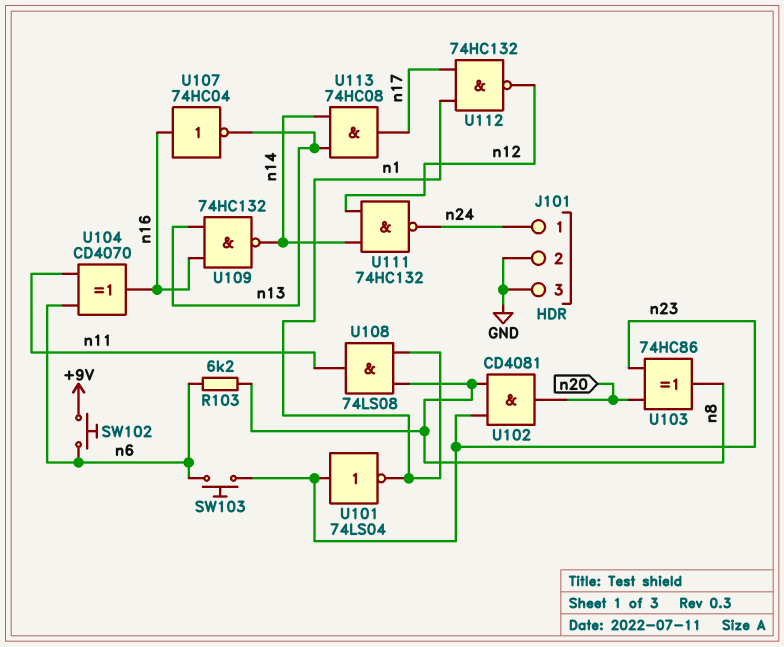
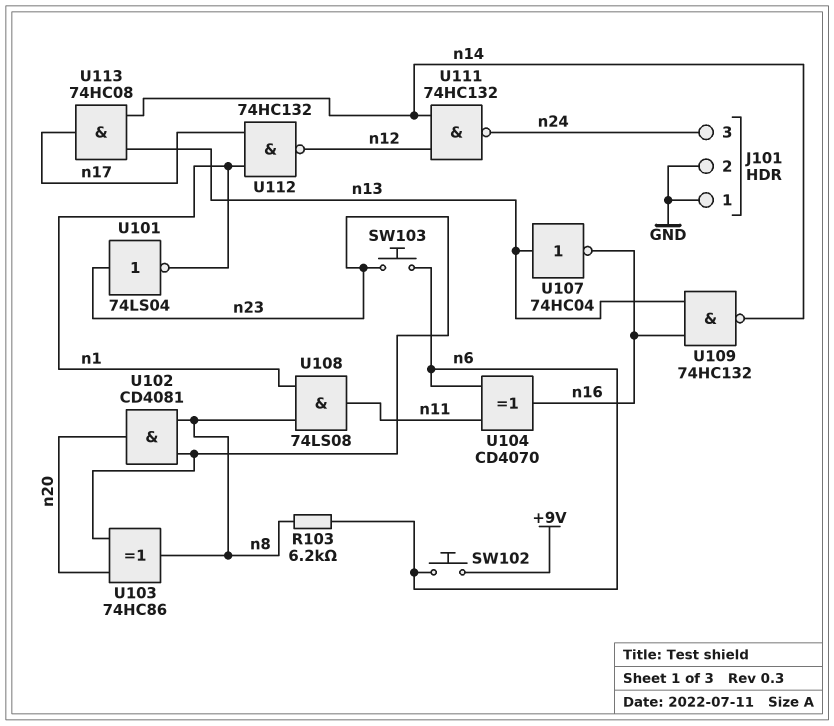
J101 pin 1: n24 -> GND
J101 pin 3: GND -> n24
U107: NOT 74HC04 (in n16, out n13) -> NOT 74HC04 (in n13, out n16)

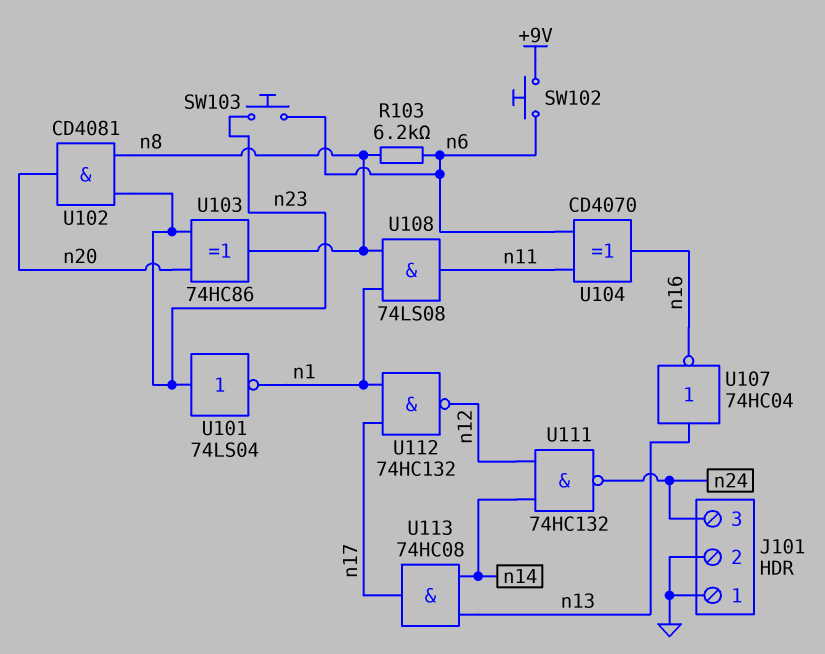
U109: NAND 74HC132 (in n13, in n16, out n14) -> none

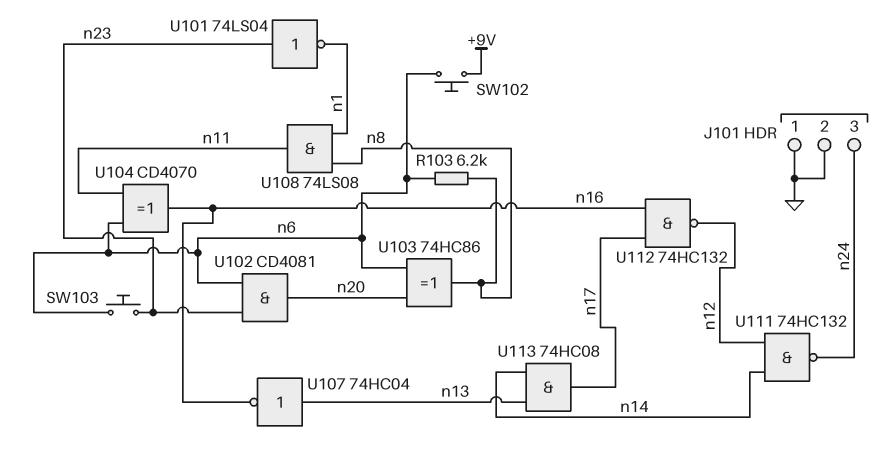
U102: AND CD4081 (in n8, in n23, out n20) -> AND CD4081 (in n6, in n23, out n20)
U103: XOR 74HC86 (in n20, in n23, out n8) -> XOR 74HC86 (in n6, in n20, out n8)
U112: NAND 74HC132 (in n1, in n17, out n12) -> NAND 74HC132 (in n16, in n17, out n12)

_____

*Exercise goal*
From the line with "U102: AND CD4081" to the final line of the entries above, return every line exactly as written.

*Solution for this problem*
U102: AND CD4081 (in n8, in n23, out n20) -> AND CD4081 (in n6, in n23, out n20)
U103: XOR 74HC86 (in n20, in n23, out n8) -> XOR 74HC86 (in n6, in n20, out n8)
U112: NAND 74HC132 (in n1, in n17, out n12) -> NAND 74HC132 (in n16, in n17, out n12)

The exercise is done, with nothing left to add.